[Task to carry out]:
Extract every line of the entries below verbatim, leaving the pictures out of your answer.

━━ Data entries

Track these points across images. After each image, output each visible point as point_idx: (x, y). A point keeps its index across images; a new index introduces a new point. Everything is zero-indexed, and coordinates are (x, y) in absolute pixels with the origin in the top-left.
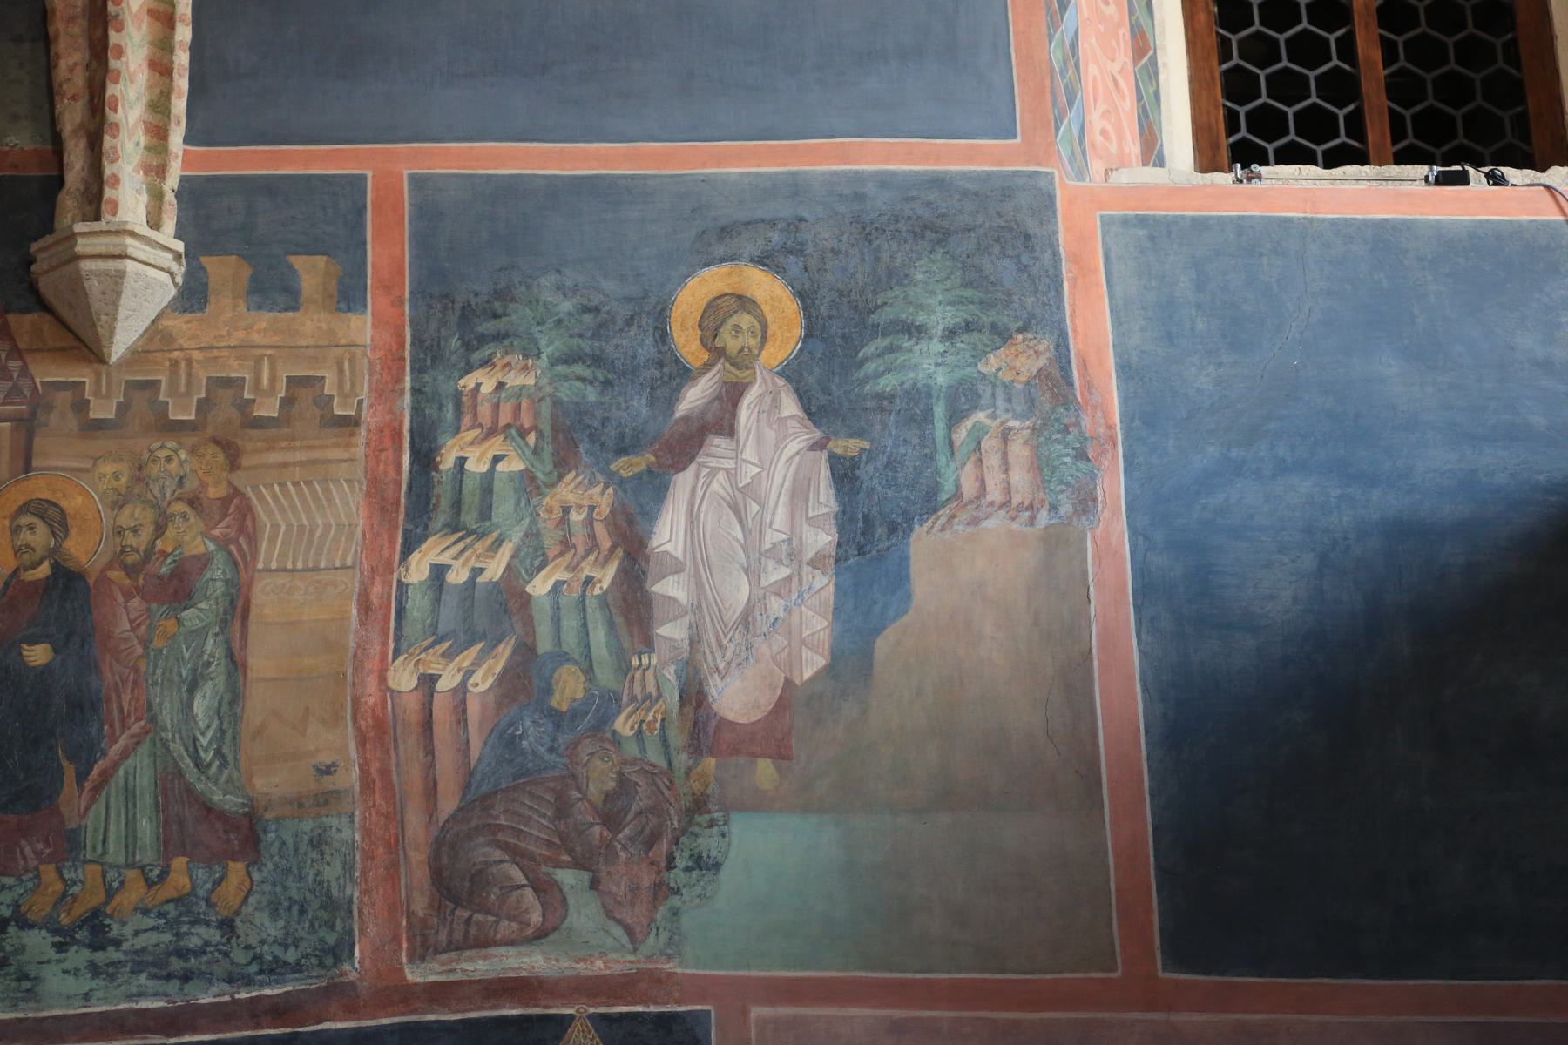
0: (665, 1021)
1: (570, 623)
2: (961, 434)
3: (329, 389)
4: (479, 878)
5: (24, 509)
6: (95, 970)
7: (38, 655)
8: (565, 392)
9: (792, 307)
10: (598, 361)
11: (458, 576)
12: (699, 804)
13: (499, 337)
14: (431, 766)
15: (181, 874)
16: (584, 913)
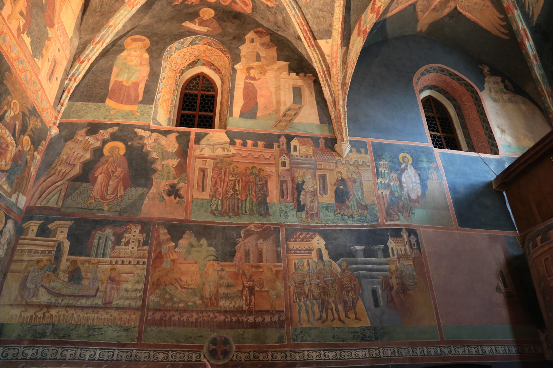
0: (412, 229)
1: (395, 188)
2: (429, 172)
3: (366, 162)
4: (391, 214)
5: (337, 172)
6: (353, 221)
7: (341, 187)
8: (390, 164)
9: (411, 158)
10: (393, 161)
11: (383, 182)
12: (411, 207)
13: (383, 158)
14: (384, 202)
15: (360, 211)
16: (402, 218)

━━━━

[Answer]:
Track these points across images. After each image, output each visible point as point_idx: (x, y). A point keeps its index across images; a new index introduces a new point. Everything is zero-indexed, and coordinates are (x, y) in absolute pixels with the origin in the top-left.
0: (665, 1021)
1: (570, 623)
2: (961, 434)
3: (329, 389)
4: (479, 878)
5: (24, 509)
6: (95, 970)
7: (38, 655)
8: (565, 392)
9: (792, 307)
10: (598, 361)
11: (458, 576)
12: (699, 804)
13: (499, 337)
14: (431, 766)
15: (181, 874)
16: (584, 913)
0: (412, 229)
1: (395, 188)
2: (429, 172)
3: (366, 162)
4: (391, 214)
5: (337, 172)
6: (353, 221)
7: (341, 187)
8: (390, 164)
9: (411, 158)
10: (393, 161)
11: (383, 182)
12: (411, 207)
13: (383, 158)
14: (384, 202)
15: (360, 211)
16: (402, 218)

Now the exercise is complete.